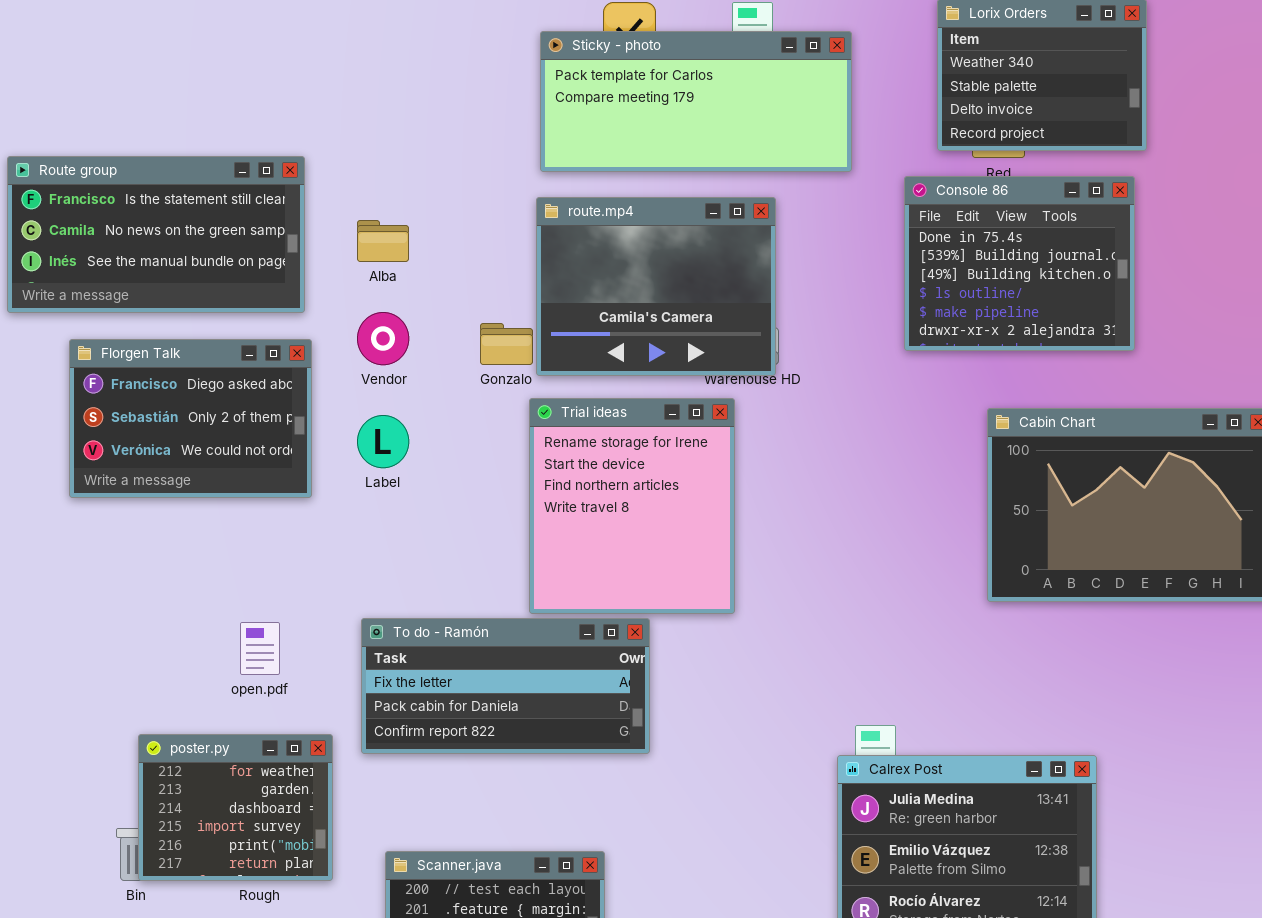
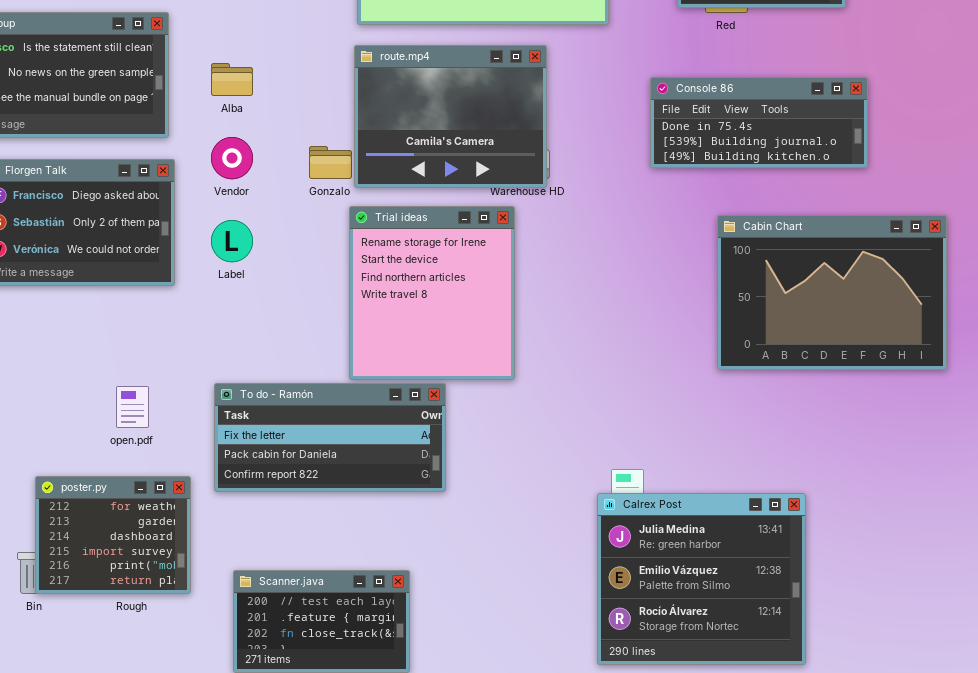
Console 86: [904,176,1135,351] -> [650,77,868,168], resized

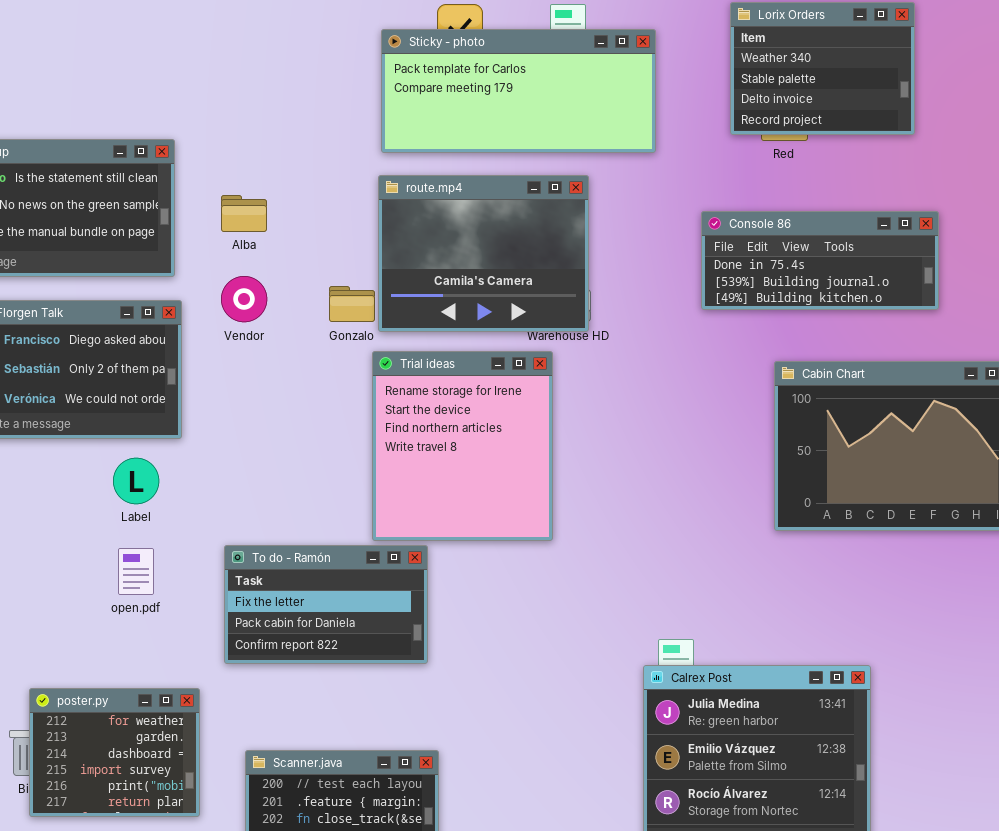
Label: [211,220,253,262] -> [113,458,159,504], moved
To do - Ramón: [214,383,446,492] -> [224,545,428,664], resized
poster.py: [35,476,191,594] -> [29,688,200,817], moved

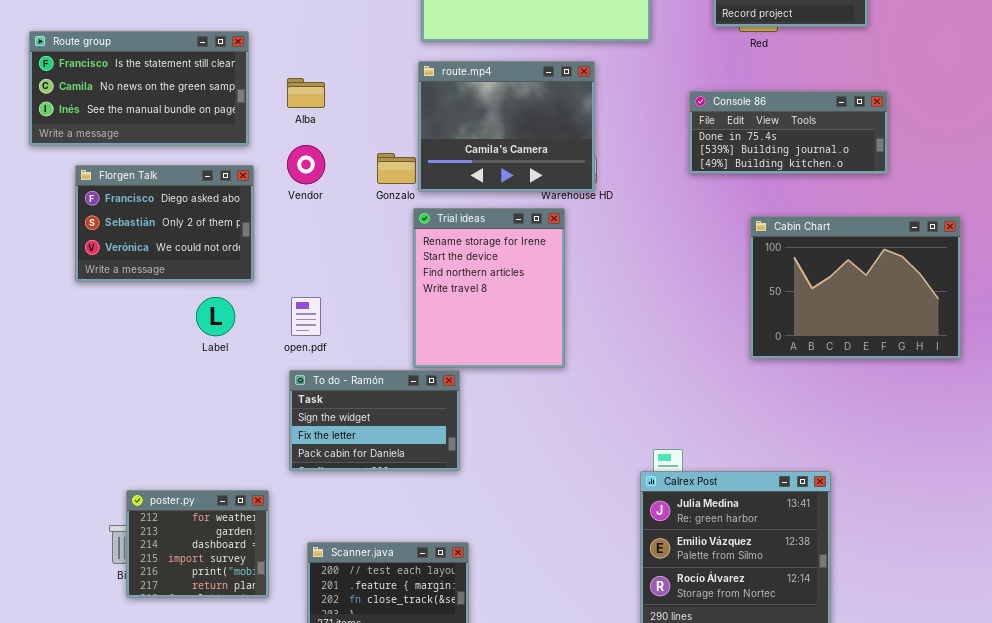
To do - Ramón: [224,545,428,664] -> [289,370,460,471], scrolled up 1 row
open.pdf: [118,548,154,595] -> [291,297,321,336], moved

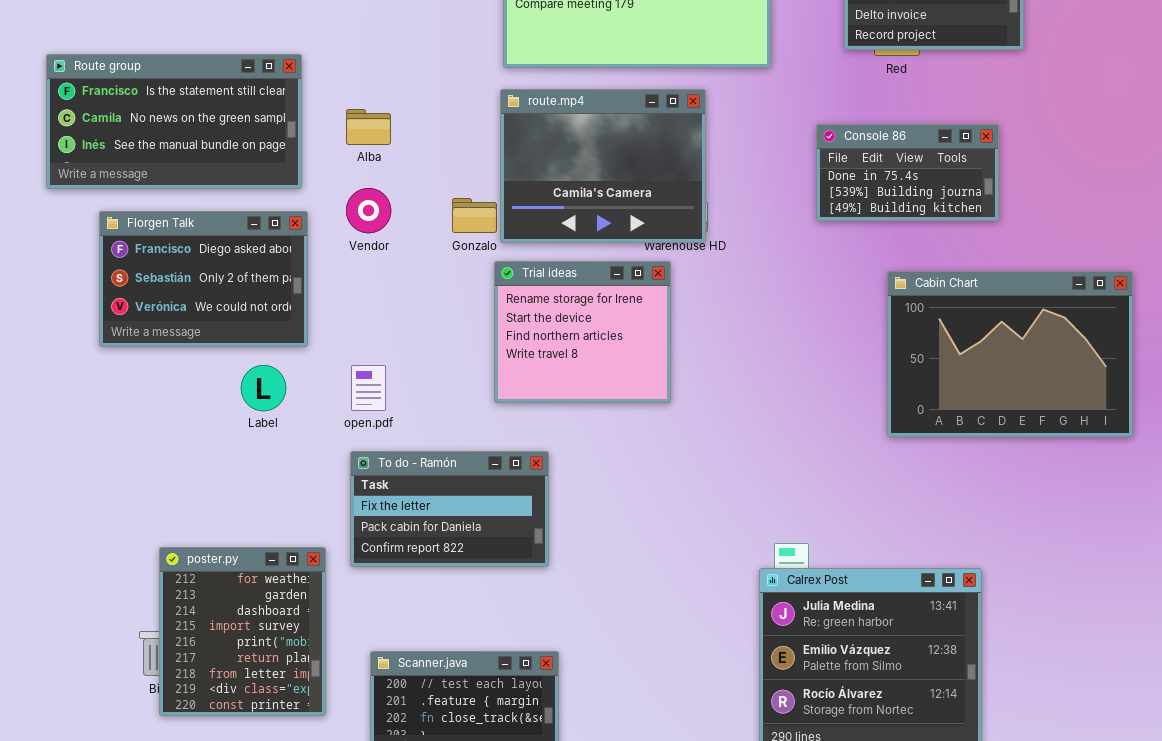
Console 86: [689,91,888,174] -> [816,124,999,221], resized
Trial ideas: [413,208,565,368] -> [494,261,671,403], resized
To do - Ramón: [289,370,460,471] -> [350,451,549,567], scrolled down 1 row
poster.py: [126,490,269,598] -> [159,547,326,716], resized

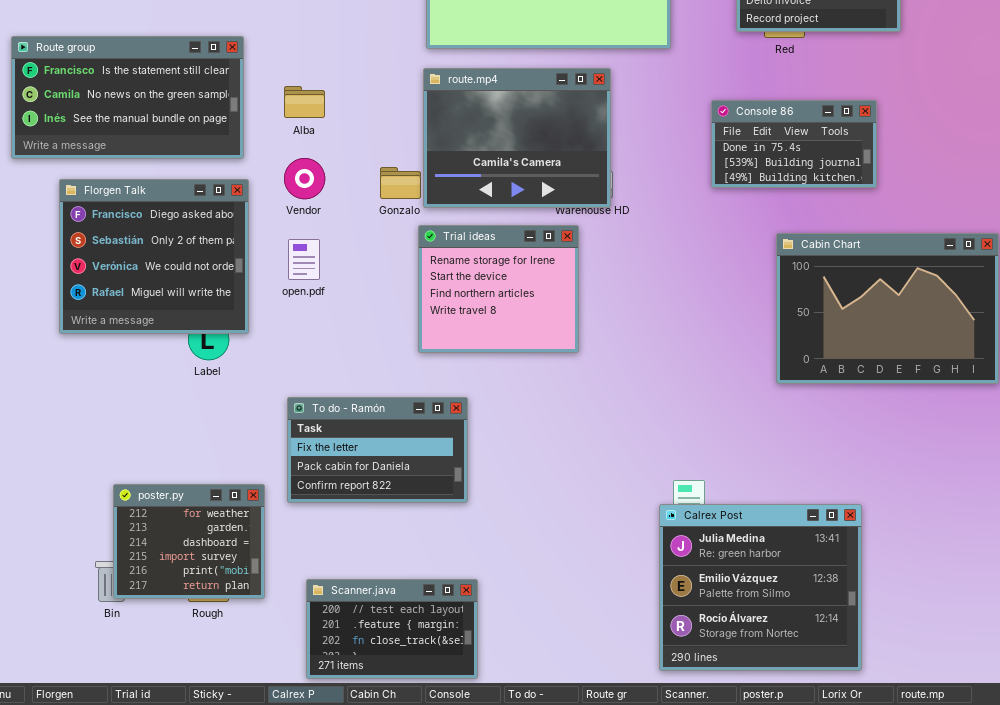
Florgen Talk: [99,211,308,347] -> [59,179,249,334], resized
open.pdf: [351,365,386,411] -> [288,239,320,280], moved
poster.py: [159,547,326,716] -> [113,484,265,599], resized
-------
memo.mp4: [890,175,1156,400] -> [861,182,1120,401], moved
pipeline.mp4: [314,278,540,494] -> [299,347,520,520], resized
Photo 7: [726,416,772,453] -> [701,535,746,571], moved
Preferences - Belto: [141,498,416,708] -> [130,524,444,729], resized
-------
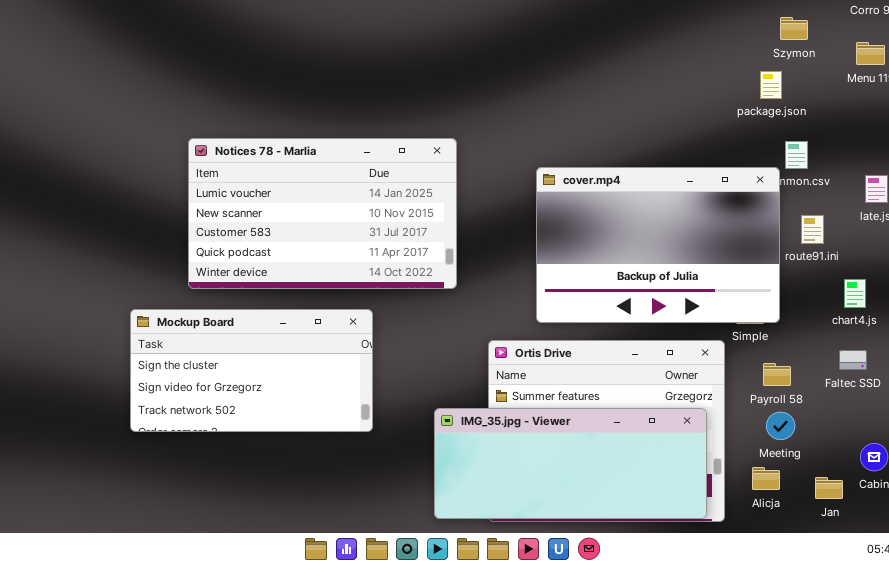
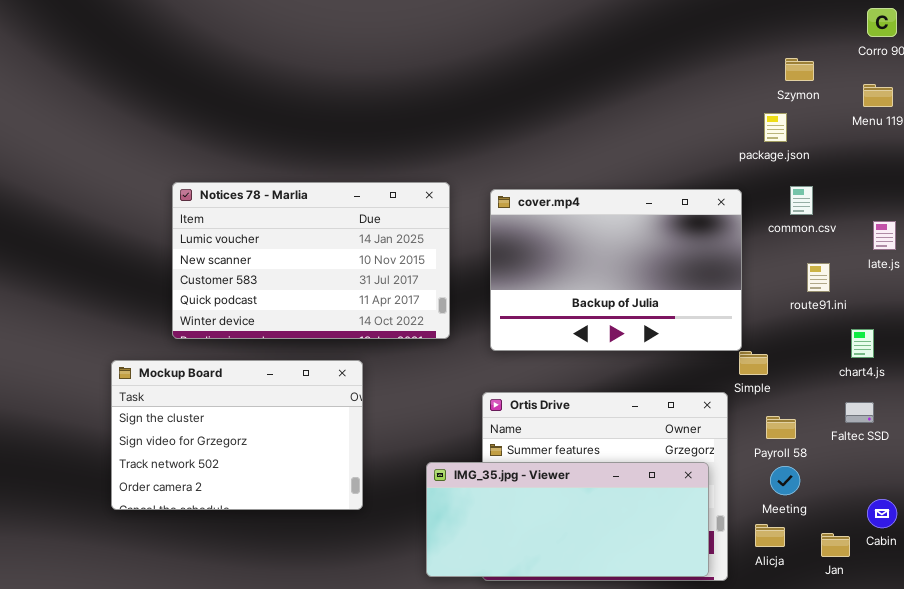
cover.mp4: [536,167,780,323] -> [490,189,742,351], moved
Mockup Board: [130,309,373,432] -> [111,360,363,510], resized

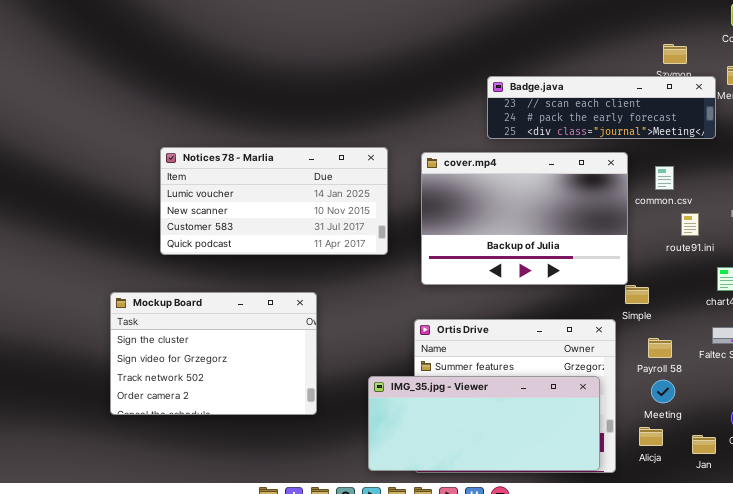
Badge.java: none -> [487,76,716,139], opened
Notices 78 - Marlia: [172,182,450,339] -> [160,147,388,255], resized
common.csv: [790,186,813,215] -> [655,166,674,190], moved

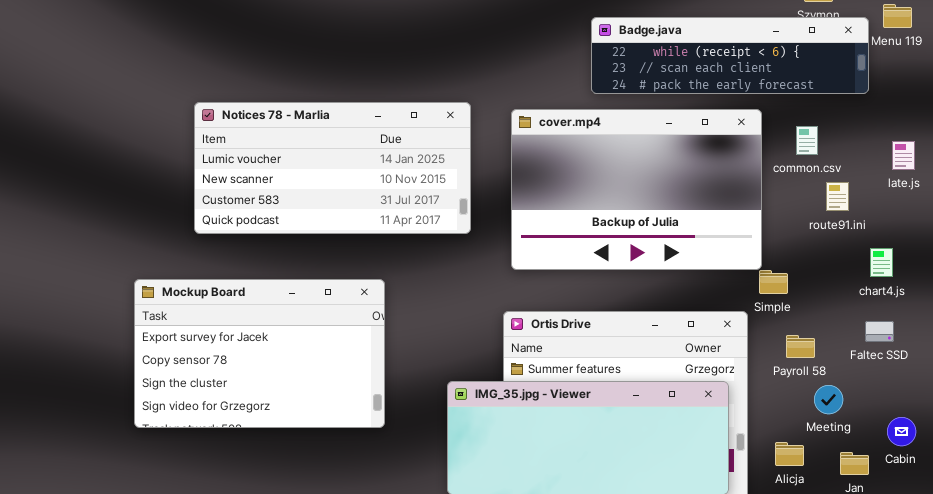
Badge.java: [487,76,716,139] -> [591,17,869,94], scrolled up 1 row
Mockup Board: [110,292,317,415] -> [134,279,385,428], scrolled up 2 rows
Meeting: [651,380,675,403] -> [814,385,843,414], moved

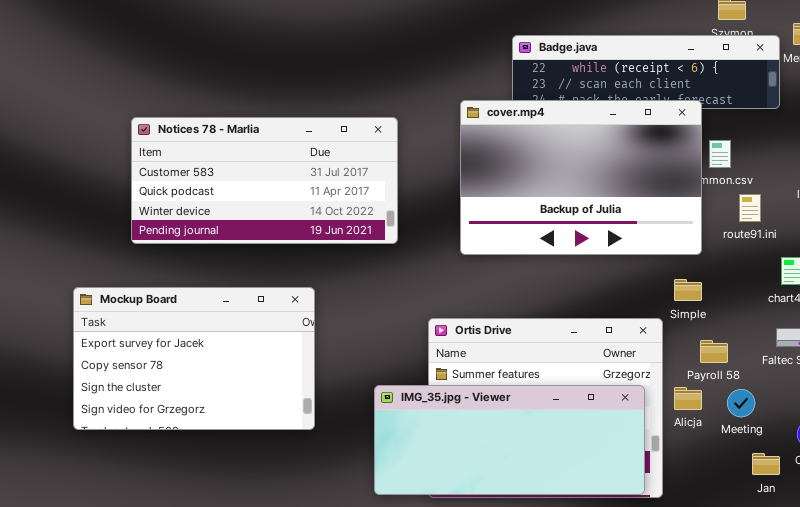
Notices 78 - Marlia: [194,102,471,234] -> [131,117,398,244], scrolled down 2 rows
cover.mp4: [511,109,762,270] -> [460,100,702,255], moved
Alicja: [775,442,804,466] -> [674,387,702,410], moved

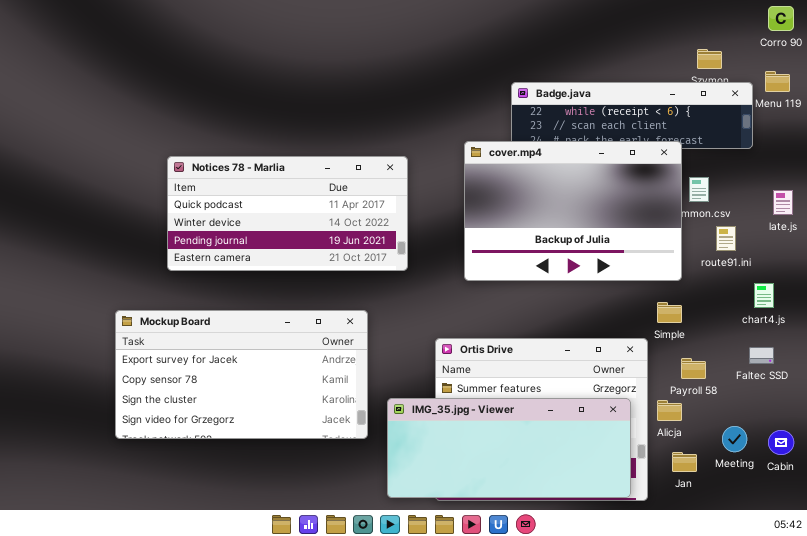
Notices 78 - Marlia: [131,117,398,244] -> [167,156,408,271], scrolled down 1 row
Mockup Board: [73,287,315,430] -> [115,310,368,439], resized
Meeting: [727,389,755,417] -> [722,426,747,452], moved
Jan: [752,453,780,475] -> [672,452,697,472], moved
-------
Exercise: Where in the records does the string "rows" appear? Copy every line that has it.

Response area:
Mockup Board: [110,292,317,415] -> [134,279,385,428], scrolled up 2 rows
Notices 78 - Marlia: [194,102,471,234] -> [131,117,398,244], scrolled down 2 rows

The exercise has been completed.